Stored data

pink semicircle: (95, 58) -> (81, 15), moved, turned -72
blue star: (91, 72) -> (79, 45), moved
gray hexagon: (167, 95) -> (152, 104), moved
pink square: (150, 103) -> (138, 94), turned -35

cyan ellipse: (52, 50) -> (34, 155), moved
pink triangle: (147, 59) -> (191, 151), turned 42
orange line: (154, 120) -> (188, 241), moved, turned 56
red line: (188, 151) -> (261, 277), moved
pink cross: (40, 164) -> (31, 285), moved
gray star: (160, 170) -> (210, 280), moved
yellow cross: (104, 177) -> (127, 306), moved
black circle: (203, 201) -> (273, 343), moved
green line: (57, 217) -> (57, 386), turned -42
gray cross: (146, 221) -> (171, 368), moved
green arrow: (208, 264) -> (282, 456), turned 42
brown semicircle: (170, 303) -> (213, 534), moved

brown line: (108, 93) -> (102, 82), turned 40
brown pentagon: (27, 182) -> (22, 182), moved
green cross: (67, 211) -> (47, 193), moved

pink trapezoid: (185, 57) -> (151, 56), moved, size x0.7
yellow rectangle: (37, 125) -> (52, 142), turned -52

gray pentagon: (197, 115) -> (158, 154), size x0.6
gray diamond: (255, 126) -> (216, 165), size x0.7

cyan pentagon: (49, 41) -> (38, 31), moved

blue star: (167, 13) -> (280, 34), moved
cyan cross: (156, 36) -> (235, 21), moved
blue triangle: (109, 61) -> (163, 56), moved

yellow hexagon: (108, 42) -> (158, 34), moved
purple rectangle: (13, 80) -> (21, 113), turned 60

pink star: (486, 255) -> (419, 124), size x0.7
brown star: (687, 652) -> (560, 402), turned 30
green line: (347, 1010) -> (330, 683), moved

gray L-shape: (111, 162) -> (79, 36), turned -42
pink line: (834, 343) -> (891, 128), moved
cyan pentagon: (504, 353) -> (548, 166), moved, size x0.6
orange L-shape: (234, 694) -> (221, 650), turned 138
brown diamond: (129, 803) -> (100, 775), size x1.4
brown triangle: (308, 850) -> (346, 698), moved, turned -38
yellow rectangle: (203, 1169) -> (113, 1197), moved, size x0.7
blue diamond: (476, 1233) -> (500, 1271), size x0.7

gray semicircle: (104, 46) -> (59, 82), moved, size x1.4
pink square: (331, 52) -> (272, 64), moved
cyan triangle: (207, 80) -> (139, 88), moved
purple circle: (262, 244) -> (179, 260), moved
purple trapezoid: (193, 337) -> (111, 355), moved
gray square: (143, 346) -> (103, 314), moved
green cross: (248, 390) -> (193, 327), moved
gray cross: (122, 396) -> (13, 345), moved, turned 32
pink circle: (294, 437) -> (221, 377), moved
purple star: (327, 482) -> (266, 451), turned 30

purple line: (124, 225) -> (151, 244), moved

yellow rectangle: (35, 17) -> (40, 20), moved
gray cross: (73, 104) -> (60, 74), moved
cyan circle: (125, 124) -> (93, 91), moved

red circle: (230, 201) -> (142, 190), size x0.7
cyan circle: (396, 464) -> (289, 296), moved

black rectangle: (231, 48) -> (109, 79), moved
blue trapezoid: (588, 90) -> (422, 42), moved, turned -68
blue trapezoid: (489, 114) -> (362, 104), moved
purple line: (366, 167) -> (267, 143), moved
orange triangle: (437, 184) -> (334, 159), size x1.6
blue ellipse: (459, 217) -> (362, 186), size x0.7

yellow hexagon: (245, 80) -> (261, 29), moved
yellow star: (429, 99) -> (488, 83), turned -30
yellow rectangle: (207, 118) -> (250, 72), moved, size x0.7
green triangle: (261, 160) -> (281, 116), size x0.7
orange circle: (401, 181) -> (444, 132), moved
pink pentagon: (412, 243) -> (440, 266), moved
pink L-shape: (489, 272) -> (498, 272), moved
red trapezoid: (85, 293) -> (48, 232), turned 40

▶ **Task instructions**: Each record should be given again exactly as it reads.

▶ **Answer to the problem**:
pink semicircle: (95, 58) -> (81, 15), moved, turned -72
blue star: (91, 72) -> (79, 45), moved
gray hexagon: (167, 95) -> (152, 104), moved
pink square: (150, 103) -> (138, 94), turned -35

cyan ellipse: (52, 50) -> (34, 155), moved
pink triangle: (147, 59) -> (191, 151), turned 42
orange line: (154, 120) -> (188, 241), moved, turned 56
red line: (188, 151) -> (261, 277), moved
pink cross: (40, 164) -> (31, 285), moved
gray star: (160, 170) -> (210, 280), moved
yellow cross: (104, 177) -> (127, 306), moved
black circle: (203, 201) -> (273, 343), moved
green line: (57, 217) -> (57, 386), turned -42
gray cross: (146, 221) -> (171, 368), moved
green arrow: (208, 264) -> (282, 456), turned 42
brown semicircle: (170, 303) -> (213, 534), moved

brown line: (108, 93) -> (102, 82), turned 40
brown pentagon: (27, 182) -> (22, 182), moved
green cross: (67, 211) -> (47, 193), moved

pink trapezoid: (185, 57) -> (151, 56), moved, size x0.7
yellow rectangle: (37, 125) -> (52, 142), turned -52

gray pentagon: (197, 115) -> (158, 154), size x0.6
gray diamond: (255, 126) -> (216, 165), size x0.7

cyan pentagon: (49, 41) -> (38, 31), moved

blue star: (167, 13) -> (280, 34), moved
cyan cross: (156, 36) -> (235, 21), moved
blue triangle: (109, 61) -> (163, 56), moved

yellow hexagon: (108, 42) -> (158, 34), moved
purple rectangle: (13, 80) -> (21, 113), turned 60

pink star: (486, 255) -> (419, 124), size x0.7
brown star: (687, 652) -> (560, 402), turned 30
green line: (347, 1010) -> (330, 683), moved

gray L-shape: (111, 162) -> (79, 36), turned -42
pink line: (834, 343) -> (891, 128), moved
cyan pentagon: (504, 353) -> (548, 166), moved, size x0.6
orange L-shape: (234, 694) -> (221, 650), turned 138
brown diamond: (129, 803) -> (100, 775), size x1.4
brown triangle: (308, 850) -> (346, 698), moved, turned -38
yellow rectangle: (203, 1169) -> (113, 1197), moved, size x0.7
blue diamond: (476, 1233) -> (500, 1271), size x0.7

gray semicircle: (104, 46) -> (59, 82), moved, size x1.4
pink square: (331, 52) -> (272, 64), moved
cyan triangle: (207, 80) -> (139, 88), moved
purple circle: (262, 244) -> (179, 260), moved
purple trapezoid: (193, 337) -> (111, 355), moved
gray square: (143, 346) -> (103, 314), moved
green cross: (248, 390) -> (193, 327), moved
gray cross: (122, 396) -> (13, 345), moved, turned 32
pink circle: (294, 437) -> (221, 377), moved
purple star: (327, 482) -> (266, 451), turned 30

purple line: (124, 225) -> (151, 244), moved

yellow rectangle: (35, 17) -> (40, 20), moved
gray cross: (73, 104) -> (60, 74), moved
cyan circle: (125, 124) -> (93, 91), moved

red circle: (230, 201) -> (142, 190), size x0.7
cyan circle: (396, 464) -> (289, 296), moved

black rectangle: (231, 48) -> (109, 79), moved
blue trapezoid: (588, 90) -> (422, 42), moved, turned -68
blue trapezoid: (489, 114) -> (362, 104), moved
purple line: (366, 167) -> (267, 143), moved
orange triangle: (437, 184) -> (334, 159), size x1.6
blue ellipse: (459, 217) -> (362, 186), size x0.7

yellow hexagon: (245, 80) -> (261, 29), moved
yellow star: (429, 99) -> (488, 83), turned -30
yellow rectangle: (207, 118) -> (250, 72), moved, size x0.7
green triangle: (261, 160) -> (281, 116), size x0.7
orange circle: (401, 181) -> (444, 132), moved
pink pentagon: (412, 243) -> (440, 266), moved
pink L-shape: (489, 272) -> (498, 272), moved
red trapezoid: (85, 293) -> (48, 232), turned 40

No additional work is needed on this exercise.